- _TASK DETAILS_
Count every line below containing "size"; state the number only.

- _TASK DATA_
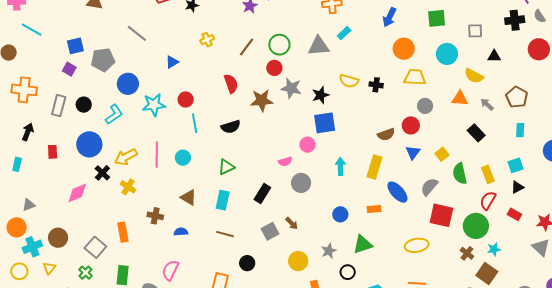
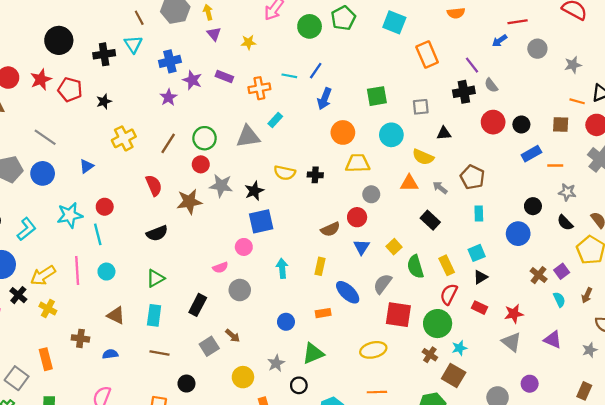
yellow cross: (207, 40) -> (124, 138), size x1.5
blue circle: (128, 84) -> (43, 173), moved
cyan line: (195, 123) -> (98, 234), moved
yellow rectangle: (374, 167) -> (320, 266), size x0.7

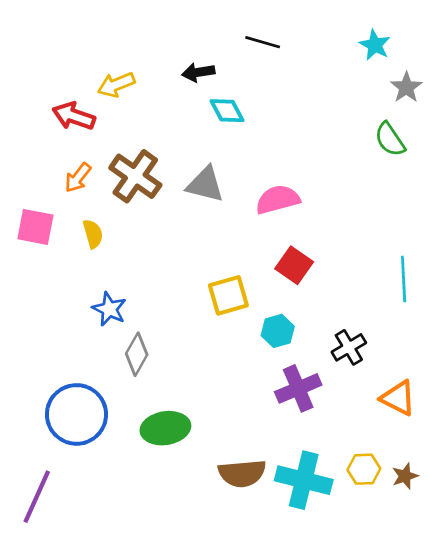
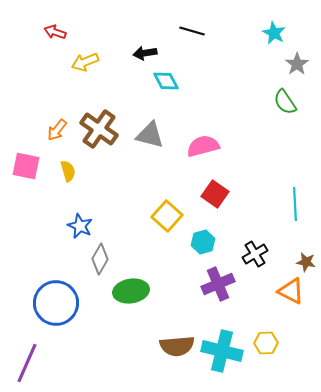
red arrow: (74, 116) -> (55, 32), moved, size x0.7
yellow square: (228, 295) -> (167, 216), turned -32
green ellipse: (165, 428) -> (131, 291), moved
brown star: (405, 476) -> (306, 262), moved, turned 30

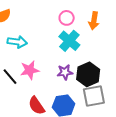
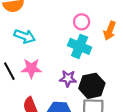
cyan cross: (69, 41) -> (80, 46), turned -30

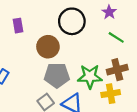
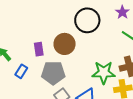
purple rectangle: (18, 26) -> (39, 49), moved
gray pentagon: (57, 75) -> (53, 73), moved

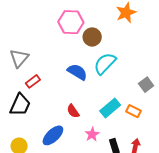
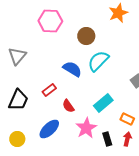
pink hexagon: (71, 22) -> (50, 21), moved
red rectangle: (33, 81) -> (49, 90), moved
orange rectangle: (133, 111) -> (127, 119), moved
pink star: (92, 134) -> (86, 128), size x1.5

- _OUTPUT OF THE EXERCISE_
4